ASSIGNED TASK. For the listing below, print exactly the lines from the line with "black L-shape: moved 3 px right" to the line with "black circle at (59, 353): moved 2 px left", both included, and nothing beyond them.

INPUT FOR THIS TASK.

....

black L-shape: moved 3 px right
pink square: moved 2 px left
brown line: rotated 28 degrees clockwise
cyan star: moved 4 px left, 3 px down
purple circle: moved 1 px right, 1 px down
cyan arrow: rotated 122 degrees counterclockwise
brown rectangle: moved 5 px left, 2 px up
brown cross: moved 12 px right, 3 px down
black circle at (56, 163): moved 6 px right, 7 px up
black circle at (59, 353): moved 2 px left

....

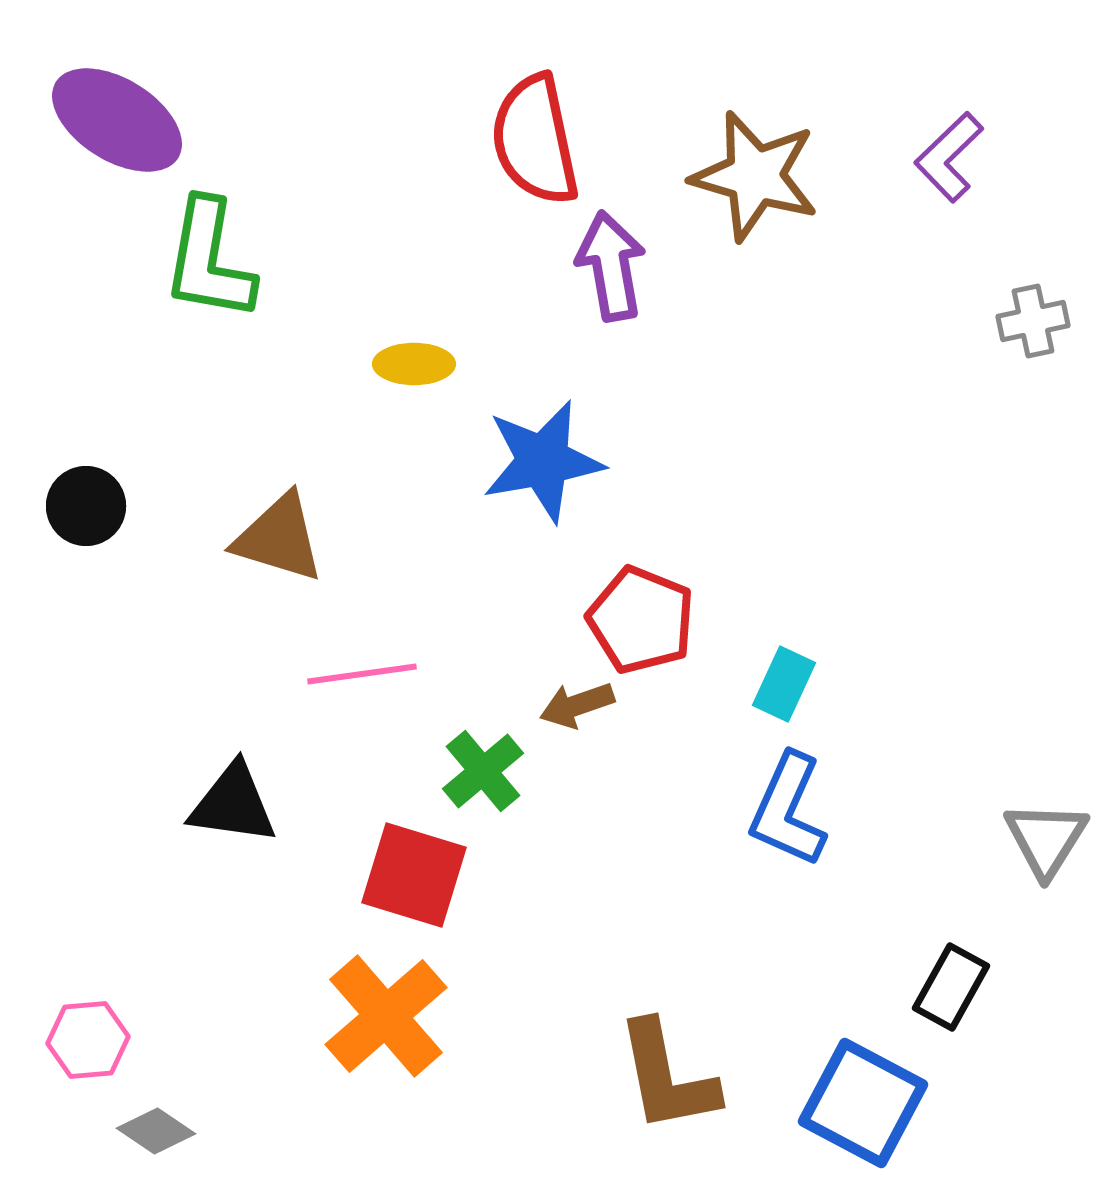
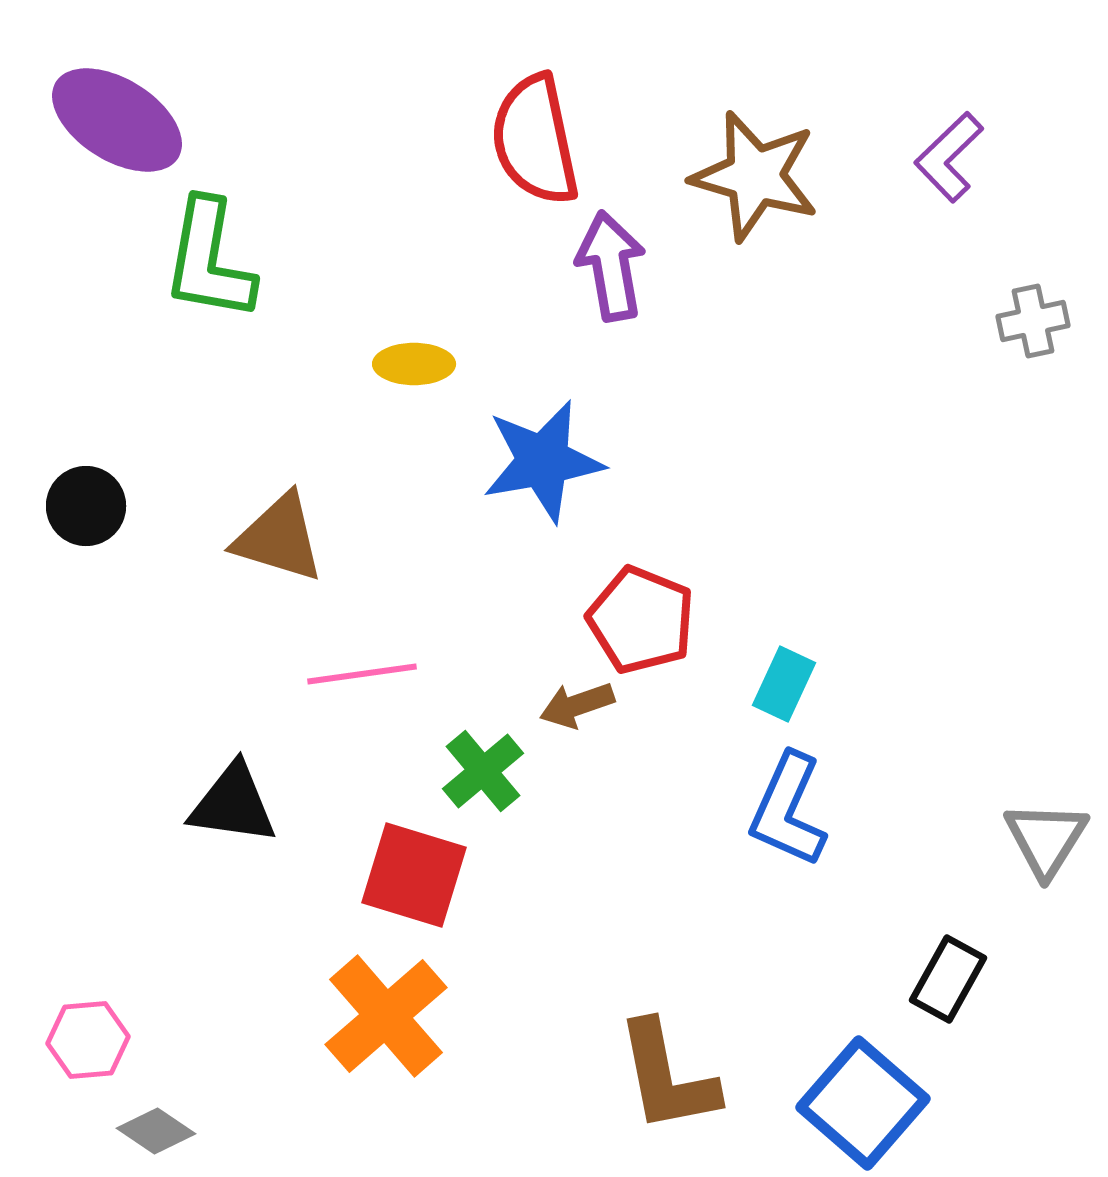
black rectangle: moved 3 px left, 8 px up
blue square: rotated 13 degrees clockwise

....

SOLVED EXERCISE.
black L-shape: moved 3 px right
pink square: moved 2 px left
brown line: rotated 28 degrees clockwise
cyan star: moved 4 px left, 3 px down
purple circle: moved 1 px right, 1 px down
cyan arrow: rotated 122 degrees counterclockwise
brown rectangle: moved 5 px left, 2 px up
brown cross: moved 12 px right, 3 px down
black circle at (56, 163): moved 6 px right, 7 px up
black circle at (59, 353): moved 2 px left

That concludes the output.